* _PROBLEM_:
Where the material below has a line containing "cyan rectangle: (609, 169)", start repeating exactly, and keep going through the line containing "pink cross: (499, 409)", with no other lines.

* _SOURCE MATERIAL_:
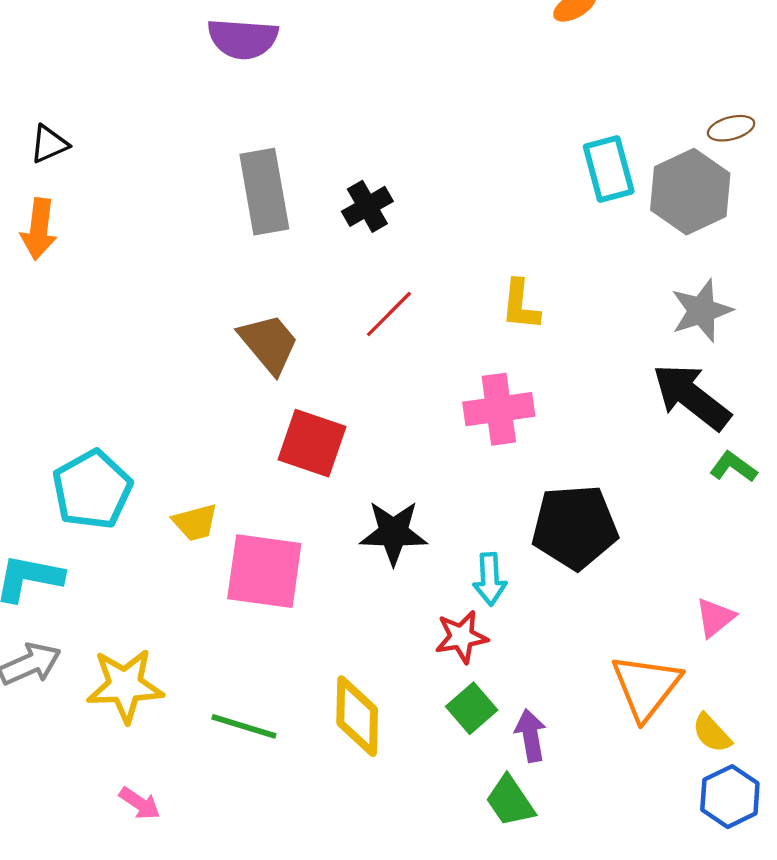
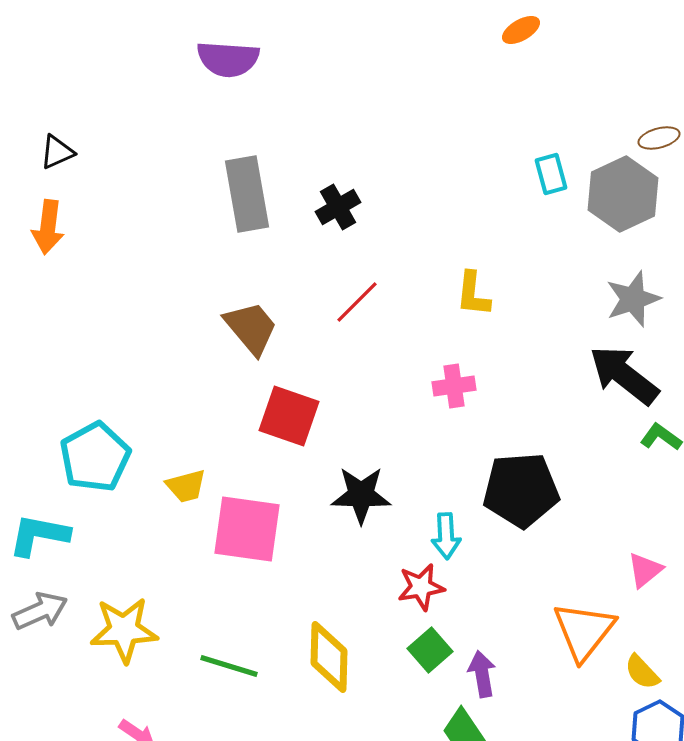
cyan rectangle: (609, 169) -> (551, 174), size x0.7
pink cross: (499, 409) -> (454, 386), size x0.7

...

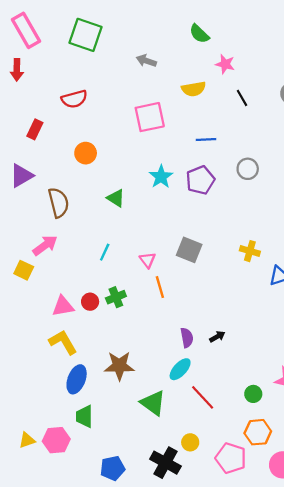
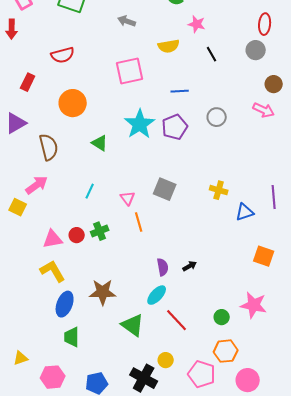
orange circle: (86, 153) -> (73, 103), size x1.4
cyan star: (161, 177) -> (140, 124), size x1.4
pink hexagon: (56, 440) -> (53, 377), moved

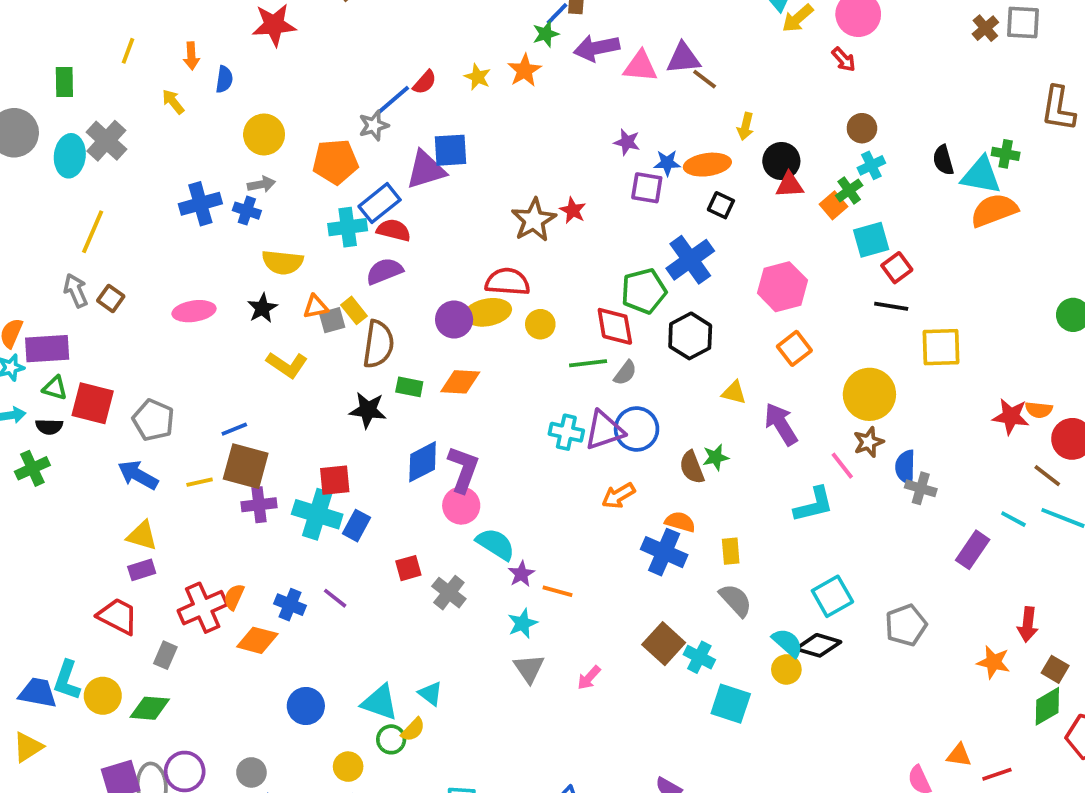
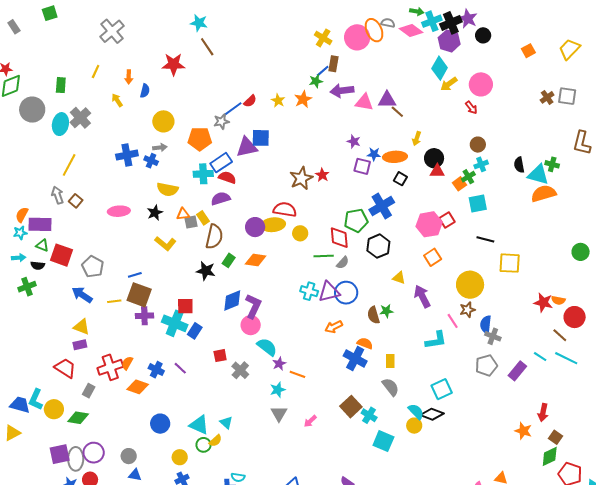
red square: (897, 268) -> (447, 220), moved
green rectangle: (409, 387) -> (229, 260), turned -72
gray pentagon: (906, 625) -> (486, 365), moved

* _COMPLETED EXERCISE_:
cyan rectangle: (609, 169) -> (551, 174), size x0.7
pink cross: (499, 409) -> (454, 386), size x0.7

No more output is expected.